§ **What needs to be done**
In the records below, find the line that holds "[185, 275, 223, 318]". Restate it and every later line exactly, stopping at the end and skipping pictures.

** Opening Data to use block **

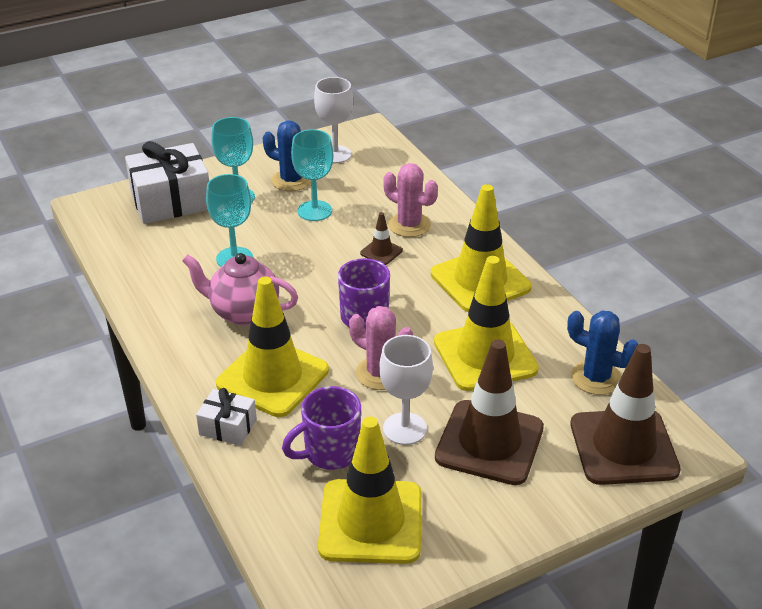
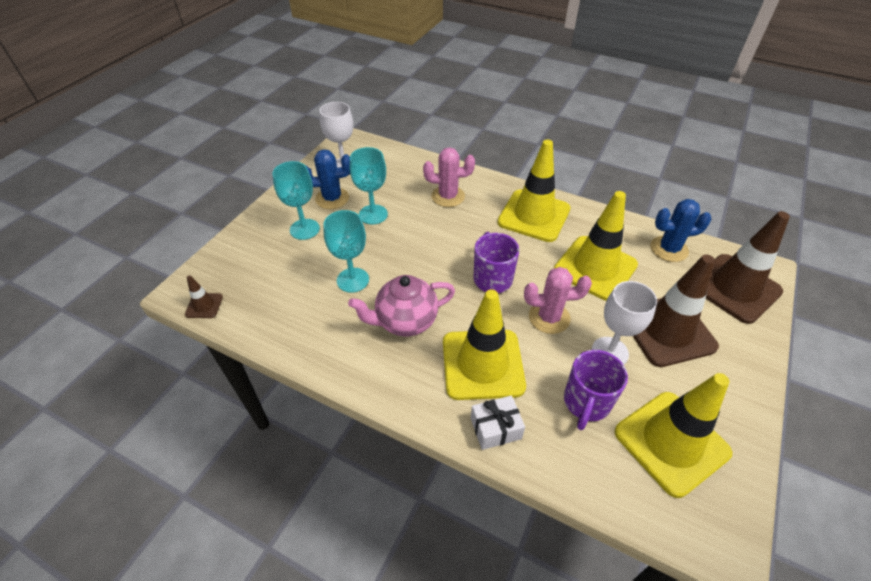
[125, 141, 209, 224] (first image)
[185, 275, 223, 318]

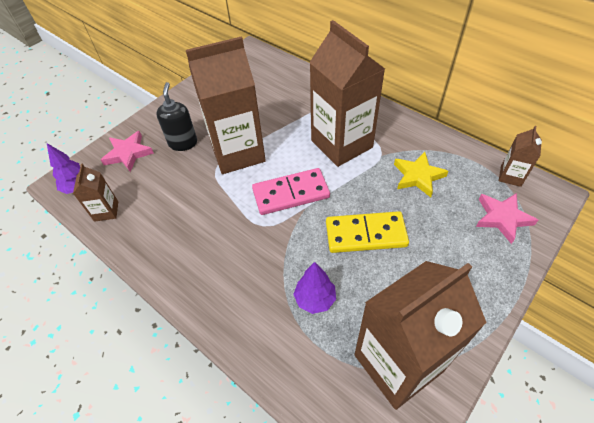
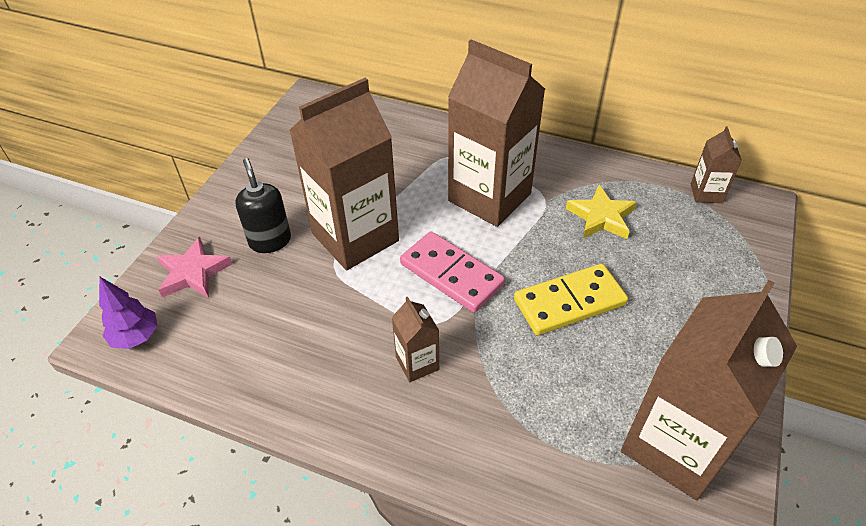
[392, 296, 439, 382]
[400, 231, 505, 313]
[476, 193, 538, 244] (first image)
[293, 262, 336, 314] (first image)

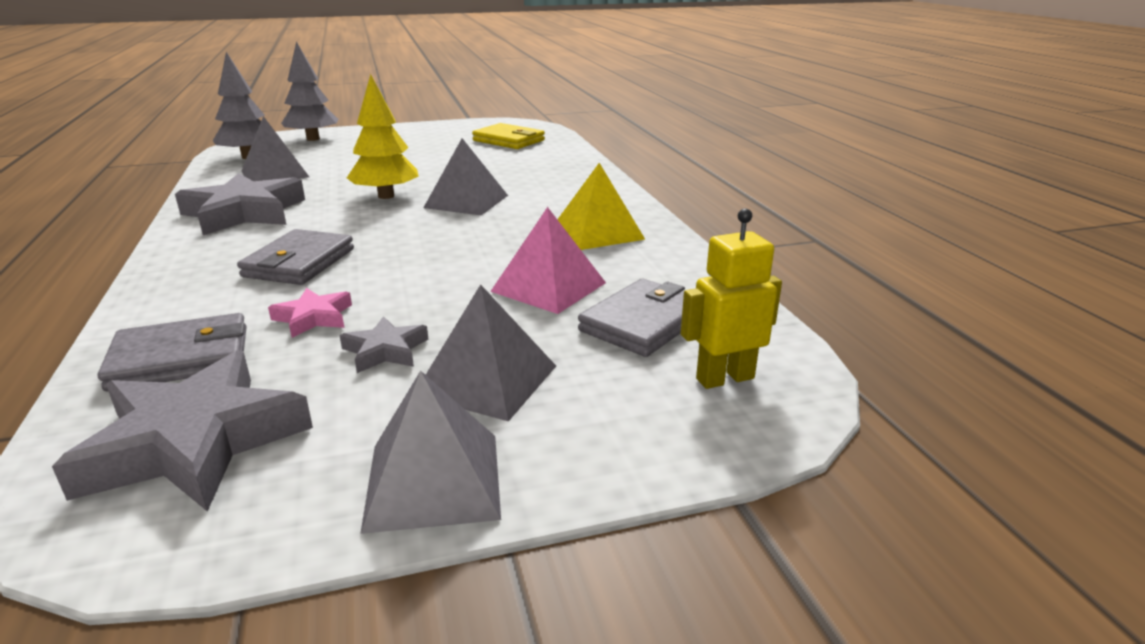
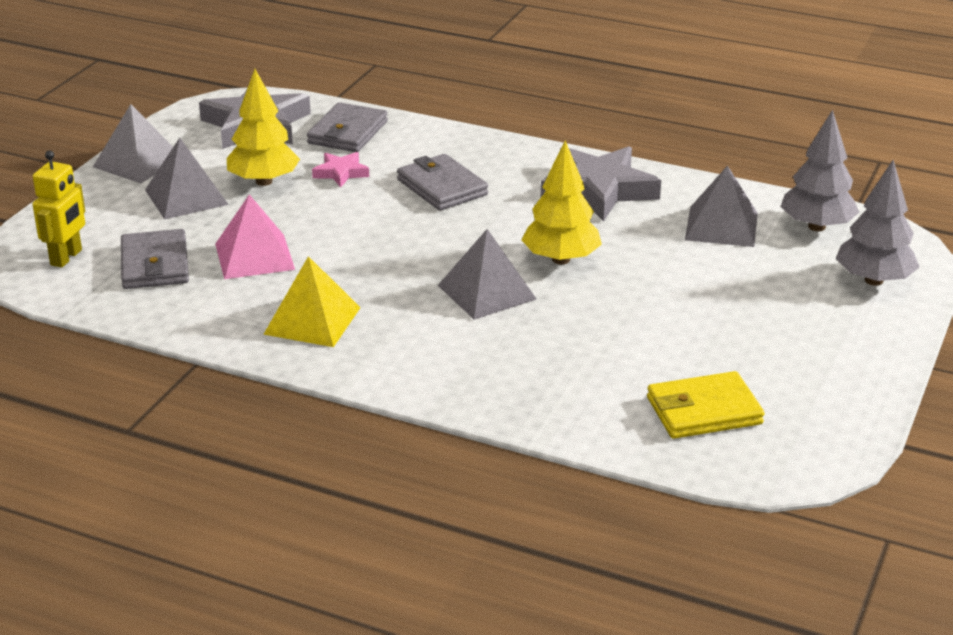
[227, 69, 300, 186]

** Closing Data to use block **

§ **Solution**
[185, 275, 223, 318]

[392, 296, 439, 382]
[400, 231, 505, 313]
[476, 193, 538, 244] (first image)
[293, 262, 336, 314] (first image)

[227, 69, 300, 186]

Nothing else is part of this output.